Among the entries below, how many lines hold "black"? Only the number is wanted.

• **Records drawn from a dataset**
<<<<
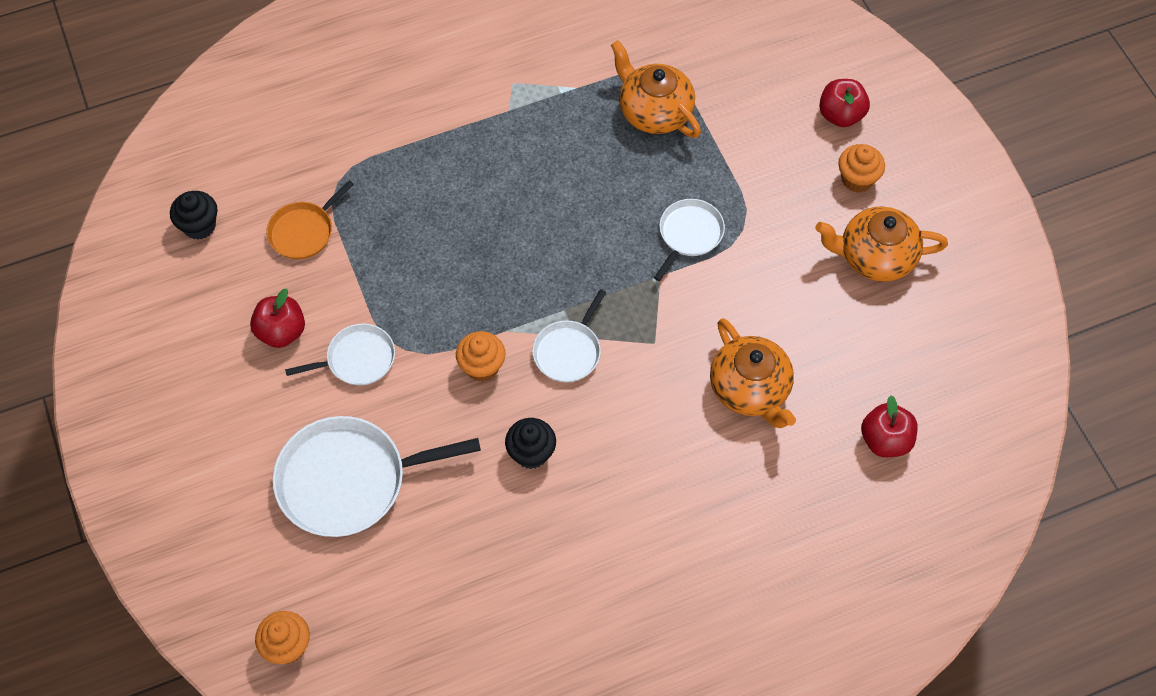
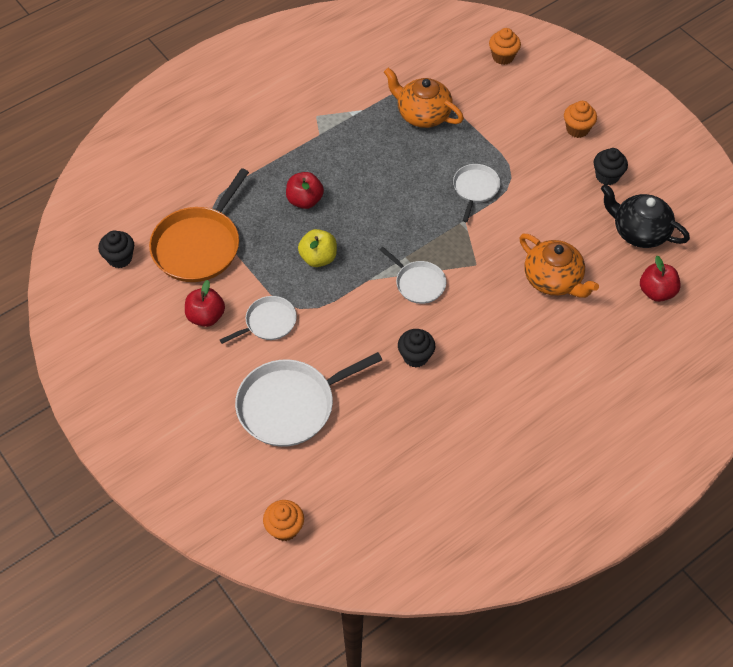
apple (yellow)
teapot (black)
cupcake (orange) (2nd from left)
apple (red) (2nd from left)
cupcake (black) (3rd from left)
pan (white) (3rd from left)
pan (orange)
>>>>
• **ANSWER BOX**
2